• **Your task**: Below are the records; locate each line with the word "none" and copy it.

*** Opening of Task material ***

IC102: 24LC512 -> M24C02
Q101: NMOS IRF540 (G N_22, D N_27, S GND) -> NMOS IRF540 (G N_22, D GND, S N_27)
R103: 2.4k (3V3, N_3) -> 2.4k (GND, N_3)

*** Close of Task material ***
*** Opening of Task material ***

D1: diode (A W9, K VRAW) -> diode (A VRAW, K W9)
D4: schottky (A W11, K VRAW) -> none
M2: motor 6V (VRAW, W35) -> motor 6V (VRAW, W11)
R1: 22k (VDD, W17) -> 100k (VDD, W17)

*** Close of Task material ***
*** Opening of Task material ***

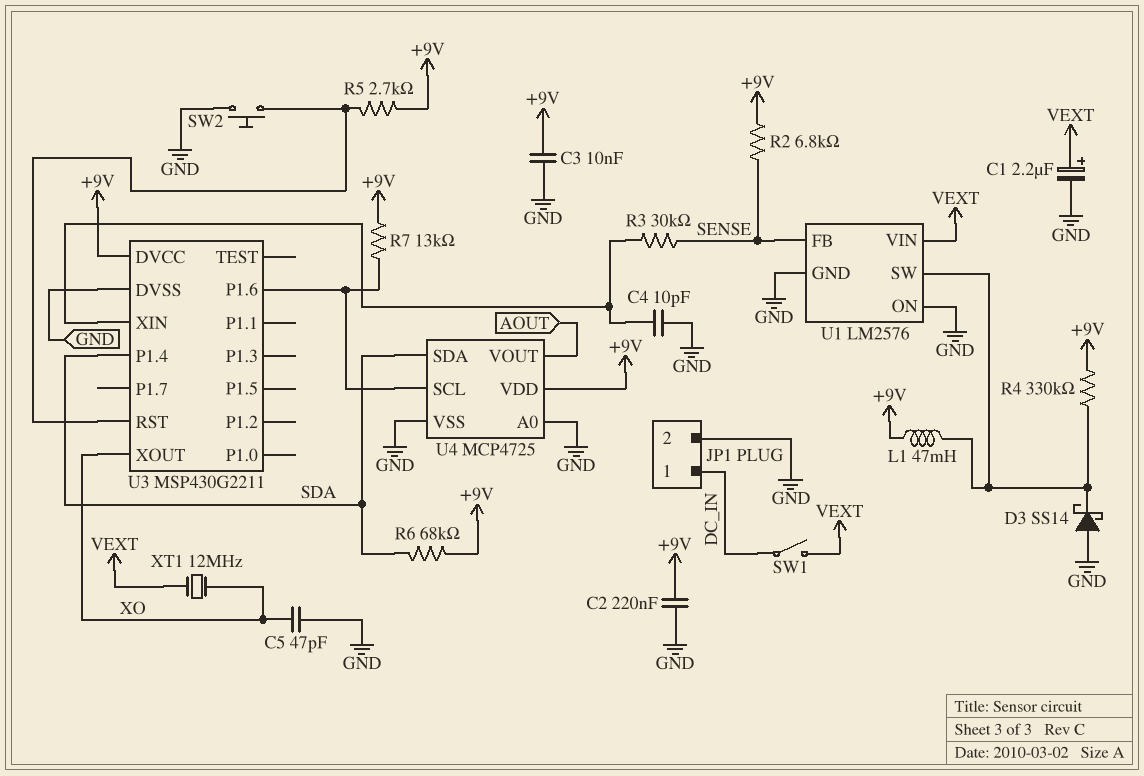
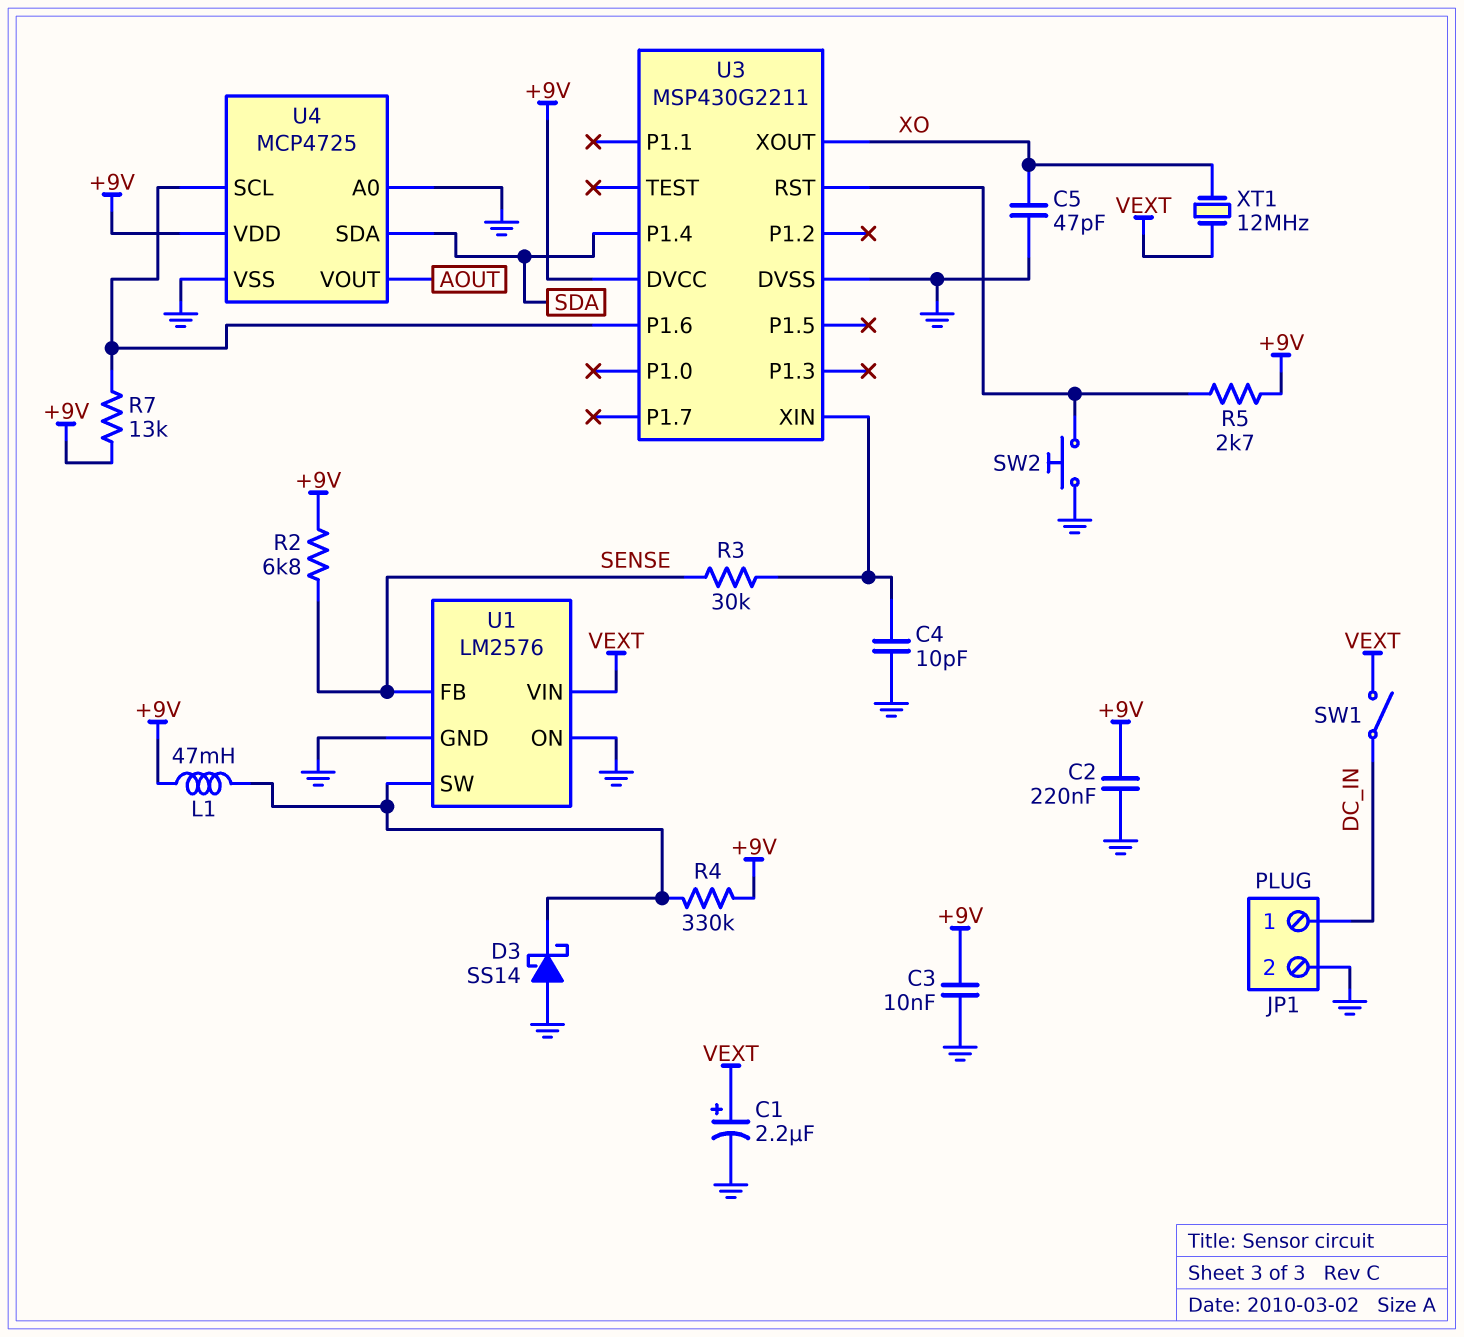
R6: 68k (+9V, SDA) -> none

*** Close of Task material ***

• **Written reply**:
D4: schottky (A W11, K VRAW) -> none
R6: 68k (+9V, SDA) -> none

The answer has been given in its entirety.